TASK BRIEF: The lines to be extracted begin at the line containing "U1 pin GND: +24V -> 0V" and end at the last line of the data below; copy them exactly and leave out the pictures.

INFORMATION GIVEN:
- Opening Delimiter -
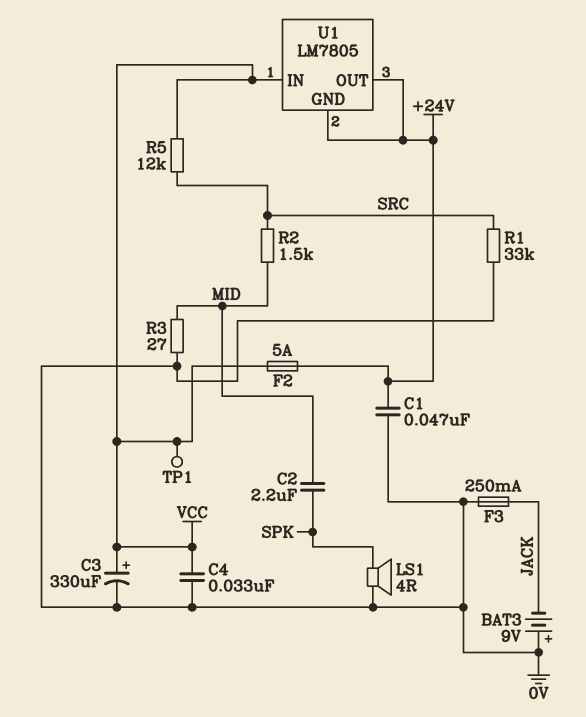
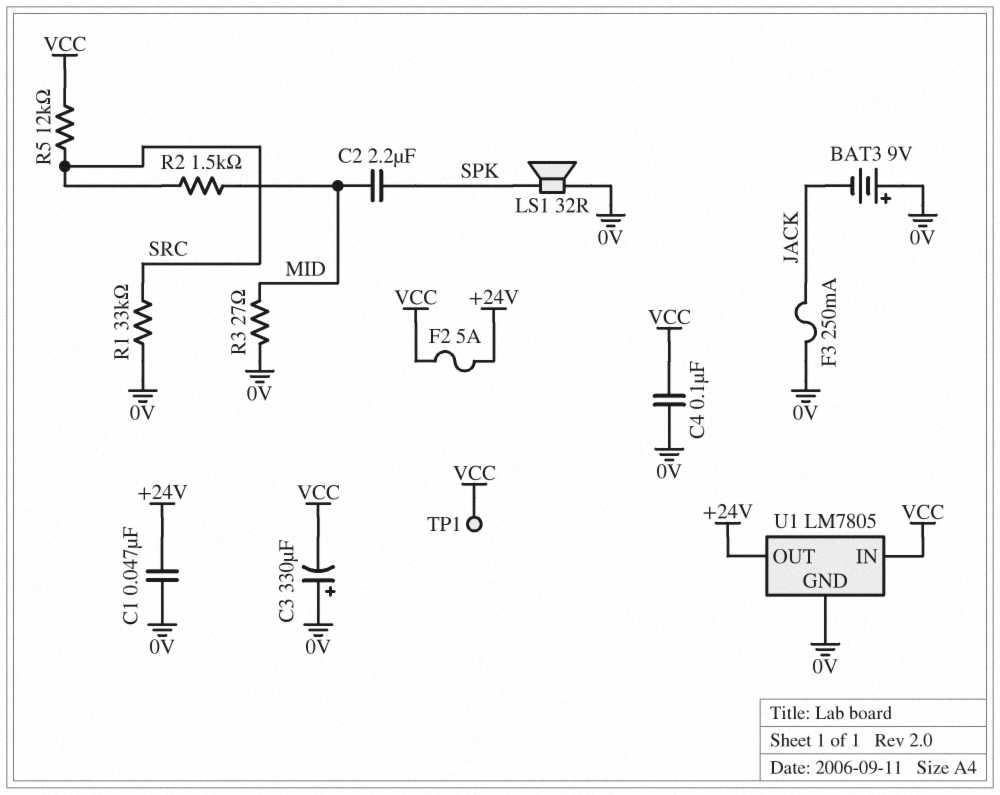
C3: 330uF (plus VCC, minus 0V) -> 330uF (plus 0V, minus VCC)
C4: 33nF (0V, VCC) -> 100nF (0V, VCC)
LS1: speaker 4R (0V, SPK) -> speaker 32R (0V, SPK)
U1 pin GND: +24V -> 0V

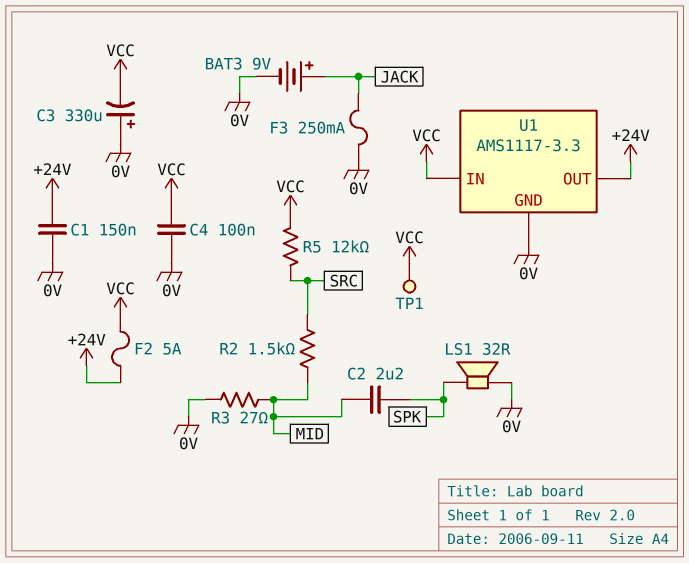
BAT3: 9V (plus 0V, minus JACK) -> 9V (plus JACK, minus 0V)
C1: 47nF (+24V, 0V) -> 150nF (+24V, 0V)
R1: 33k (0V, SRC) -> none
U1: LM7805 -> AMS1117-3.3

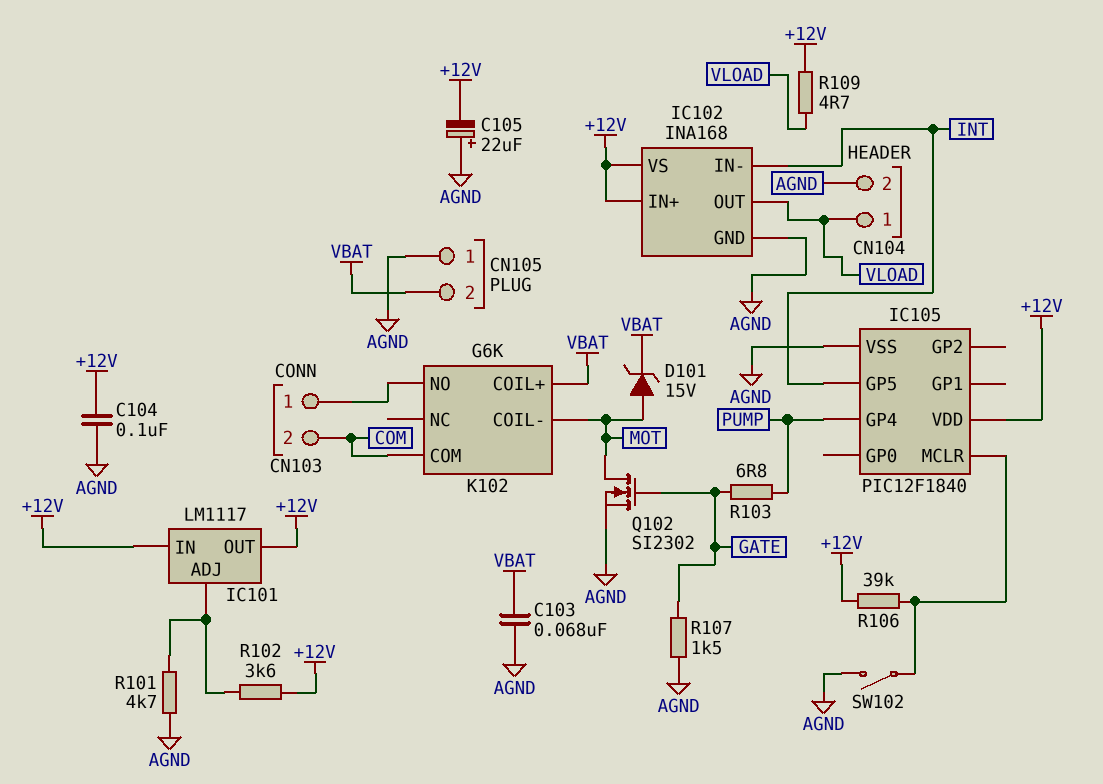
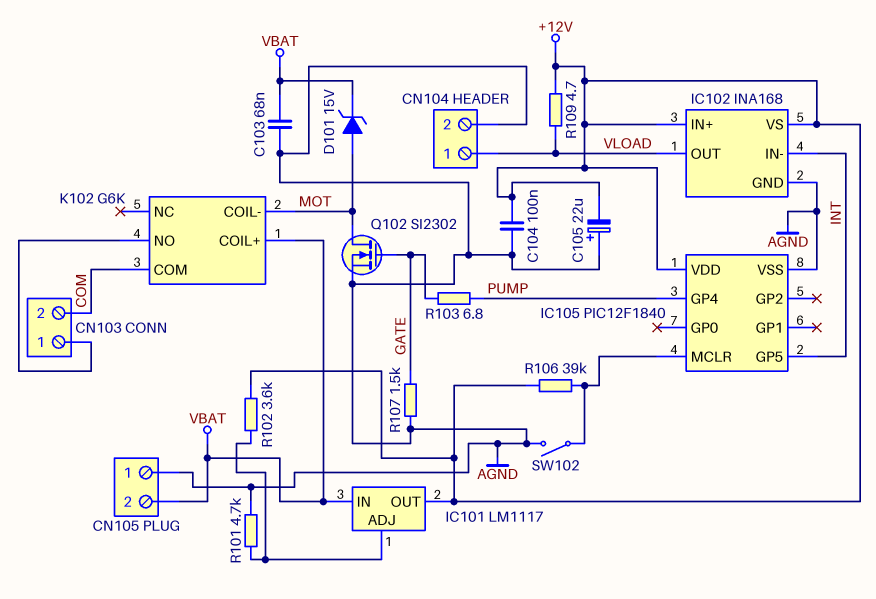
IC101 pin IN: +12V -> VBAT

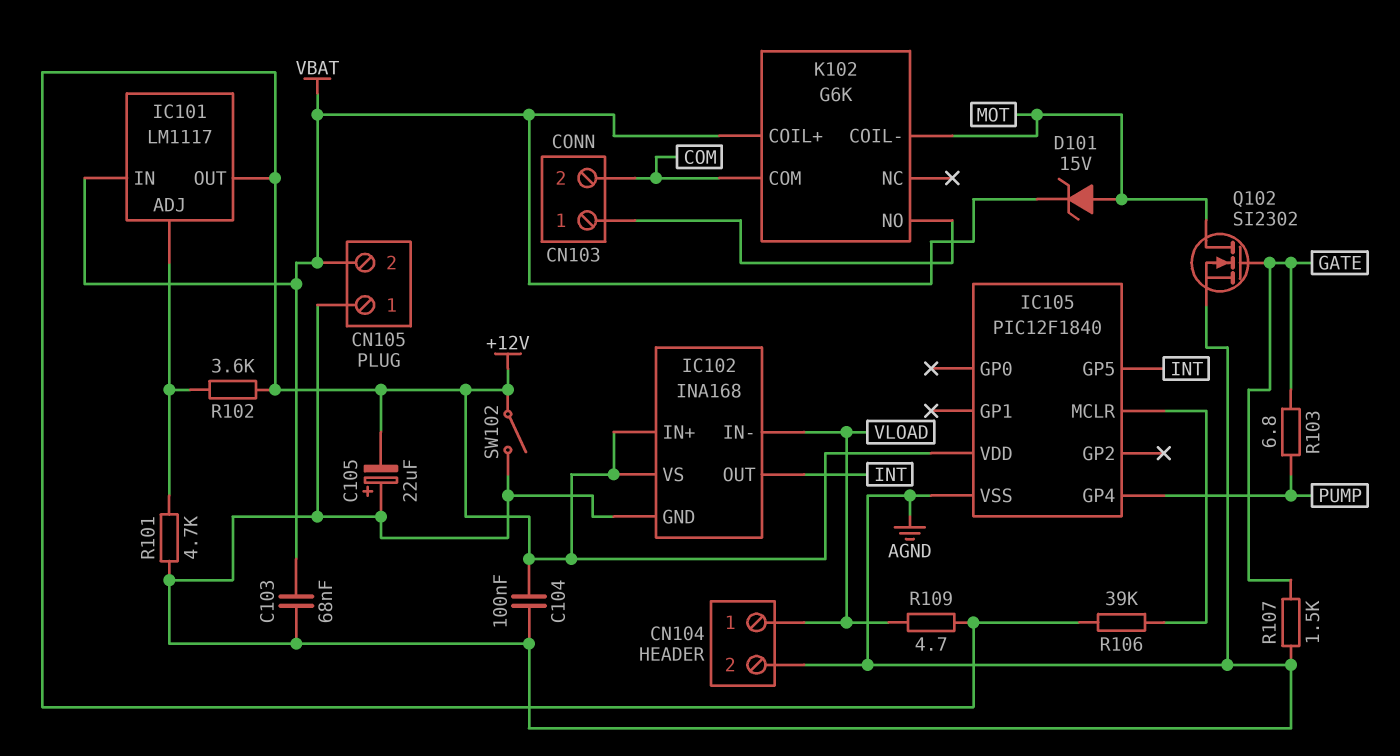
IC102 pin IN-: INT -> VLOAD
IC102 pin OUT: VLOAD -> INT
SW102: switch (AGND, IC105/MCLR) -> switch (+12V, AGND)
- Closing Delimiter -
PROBLEM SOLUTION:
U1 pin GND: +24V -> 0V

BAT3: 9V (plus 0V, minus JACK) -> 9V (plus JACK, minus 0V)
C1: 47nF (+24V, 0V) -> 150nF (+24V, 0V)
R1: 33k (0V, SRC) -> none
U1: LM7805 -> AMS1117-3.3

IC101 pin IN: +12V -> VBAT

IC102 pin IN-: INT -> VLOAD
IC102 pin OUT: VLOAD -> INT
SW102: switch (AGND, IC105/MCLR) -> switch (+12V, AGND)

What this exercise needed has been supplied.